## WHAT TO WORK ON
Find the line containing "none -> brown brick L13 level 1" in the entries; transcribe it and all remaining lines through the end, exactly as they appear, but not the pictures.
====== ENTRIES SHOWN ======
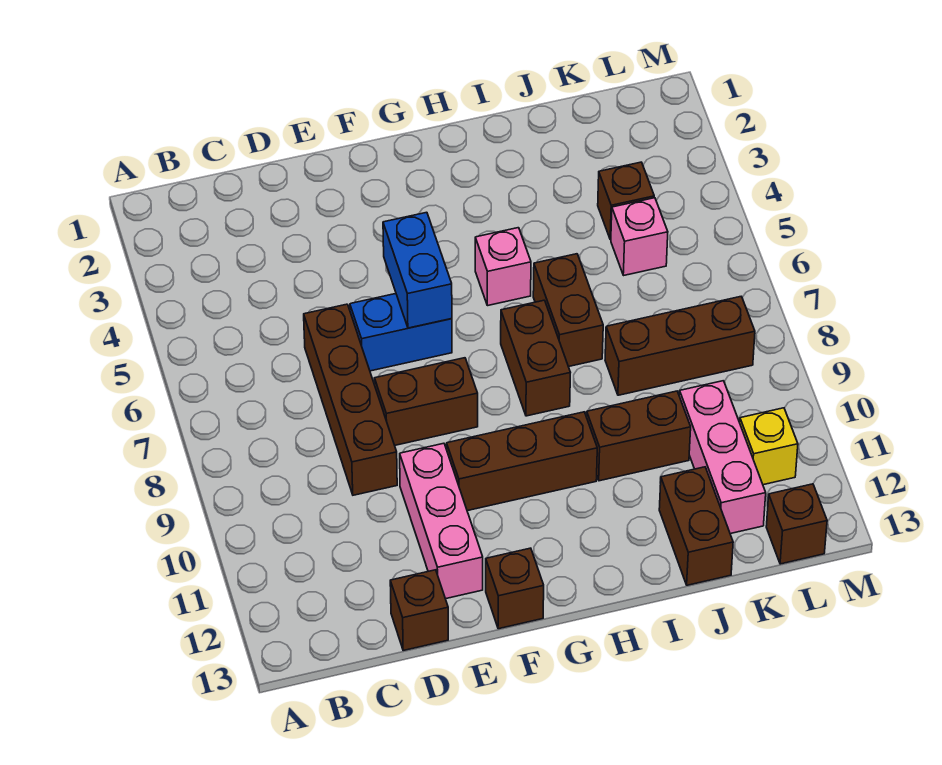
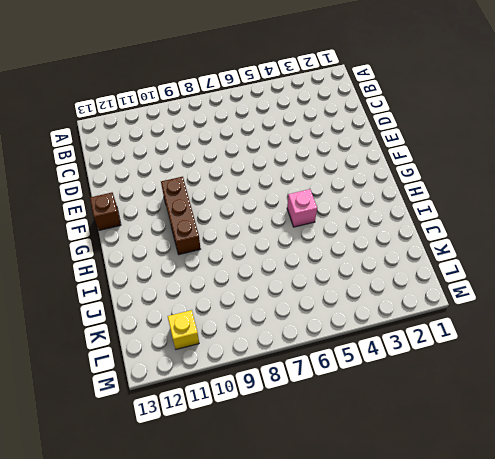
none -> brown brick D6:D9 level 1
none -> brown brick D13 level 1
none -> blue brick E6:F6 level 1

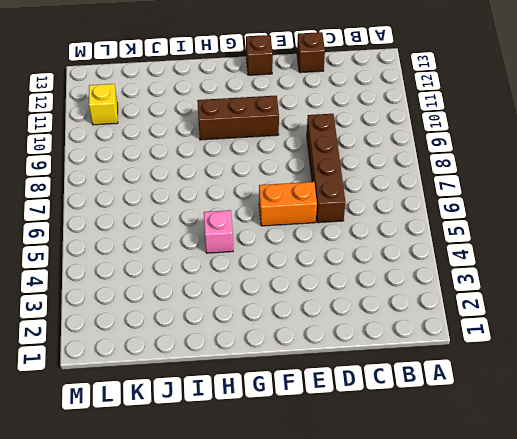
orange brick E6:F6 level 1 -> blue brick E6:F6 level 1
none -> brown brick E8:F8 level 1
none -> pink brick E10:E12 level 1
none -> brown brick H7:H8 level 1

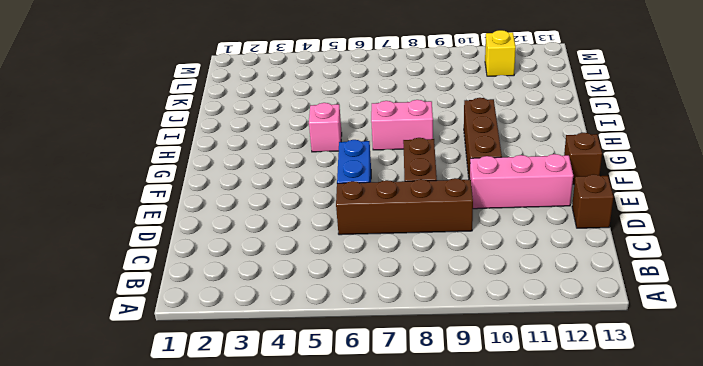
pink brick H7:H8 level 1 -> brown brick H7:H8 level 1
none -> brown brick I6:I7 level 1
none -> brown brick I10:J10 level 1
none -> brown brick J8:L8 level 1

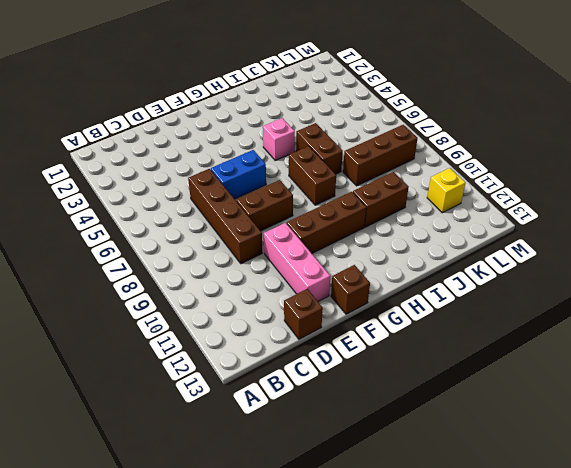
none -> brown brick J12:J13 level 1
none -> brown brick K4 level 1
none -> pink brick K5 level 1

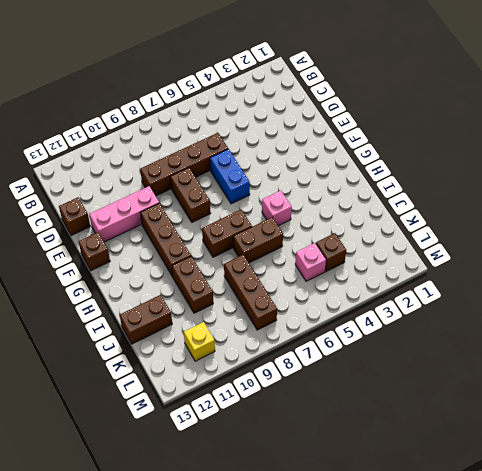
none -> pink brick K10:K12 level 1
none -> brown brick L13 level 1
none -> blue brick F5:F6 level 2

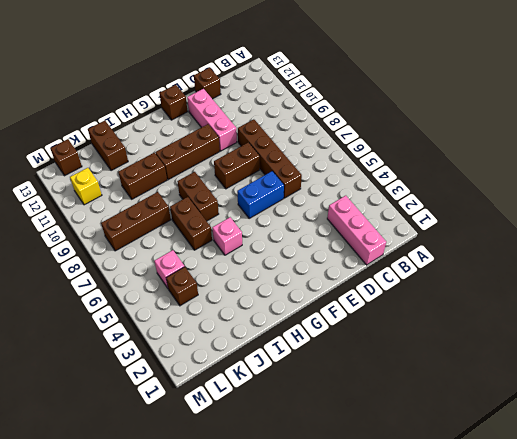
pink brick C1:C3 level 1 -> pink brick K10:K12 level 1
none -> blue brick F5:F6 level 2

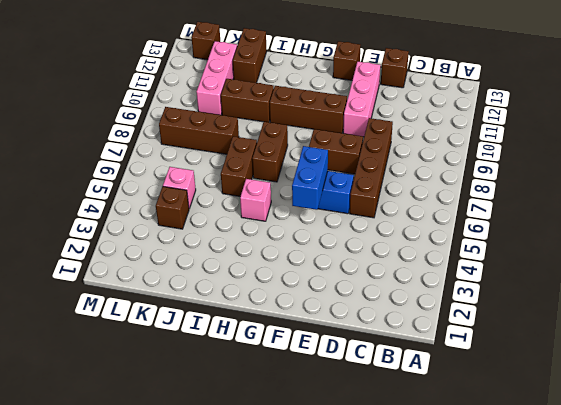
none -> yellow brick L11 level 1

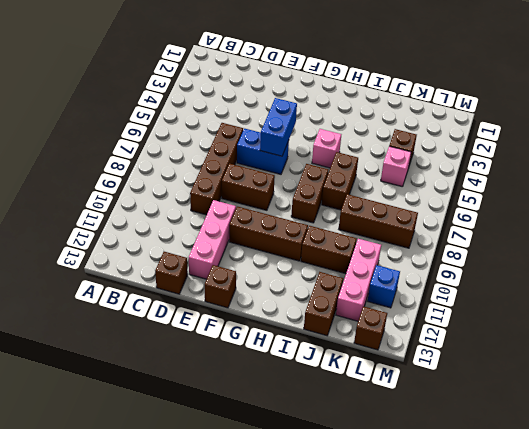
blue brick L11 level 1 -> yellow brick L11 level 1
======
## FINISHED EXERCISE
none -> brown brick L13 level 1
none -> blue brick F5:F6 level 2

pink brick C1:C3 level 1 -> pink brick K10:K12 level 1
none -> blue brick F5:F6 level 2

none -> yellow brick L11 level 1

blue brick L11 level 1 -> yellow brick L11 level 1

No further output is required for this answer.